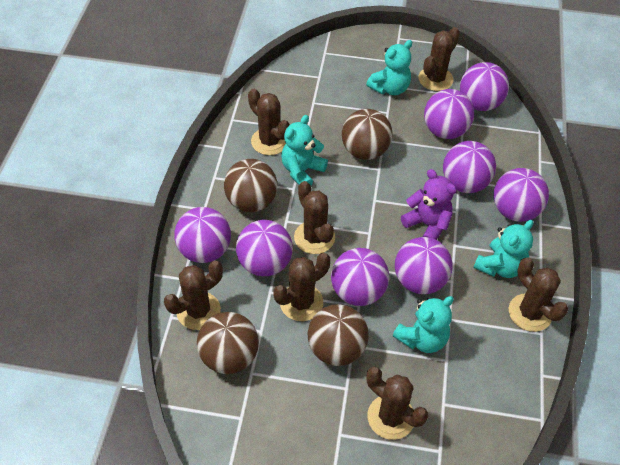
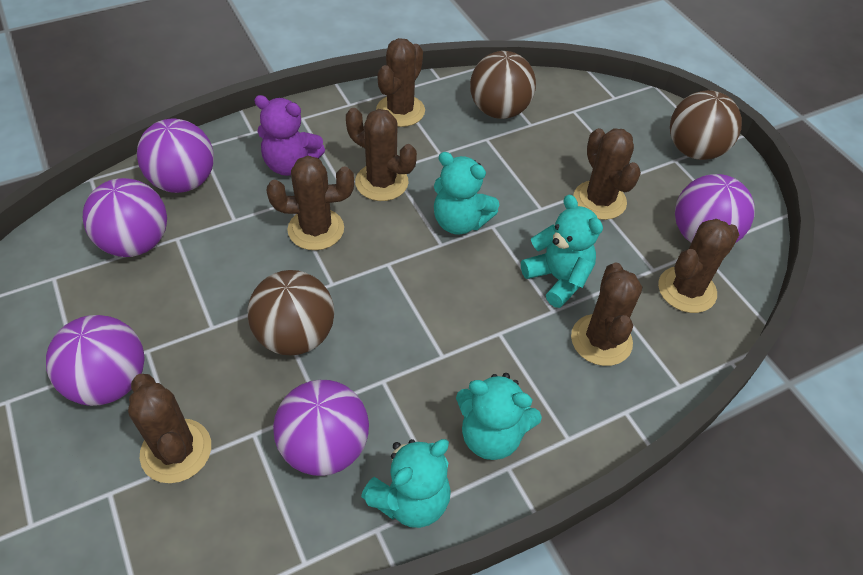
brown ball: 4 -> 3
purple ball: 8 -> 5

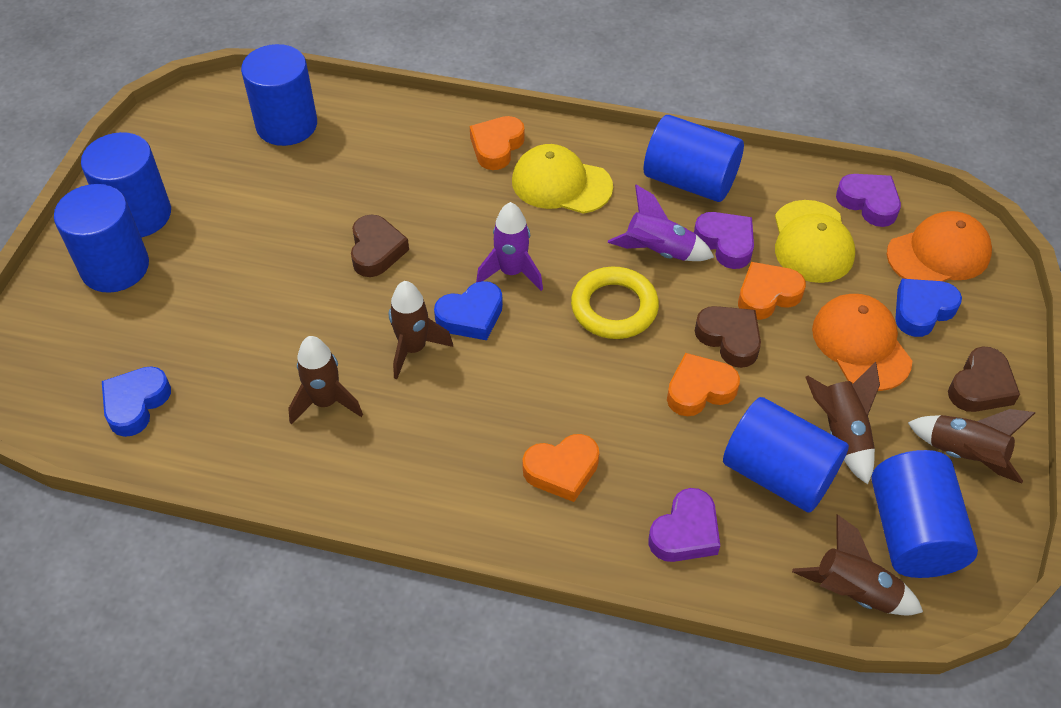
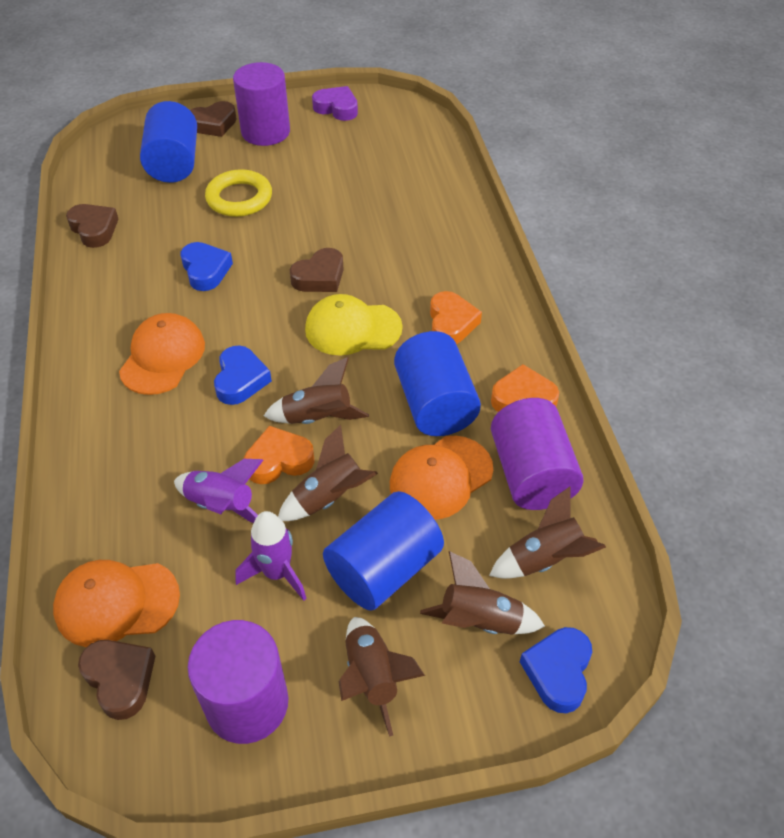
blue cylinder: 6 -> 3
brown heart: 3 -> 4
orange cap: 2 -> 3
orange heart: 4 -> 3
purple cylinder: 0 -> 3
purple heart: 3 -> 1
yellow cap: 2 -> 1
===============
WORK REQUIRED:
Write out every line of the entries above exactly, and omit their pictures.

ANSWER BELOW:
brown ball: 4 -> 3
purple ball: 8 -> 5

blue cylinder: 6 -> 3
brown heart: 3 -> 4
orange cap: 2 -> 3
orange heart: 4 -> 3
purple cylinder: 0 -> 3
purple heart: 3 -> 1
yellow cap: 2 -> 1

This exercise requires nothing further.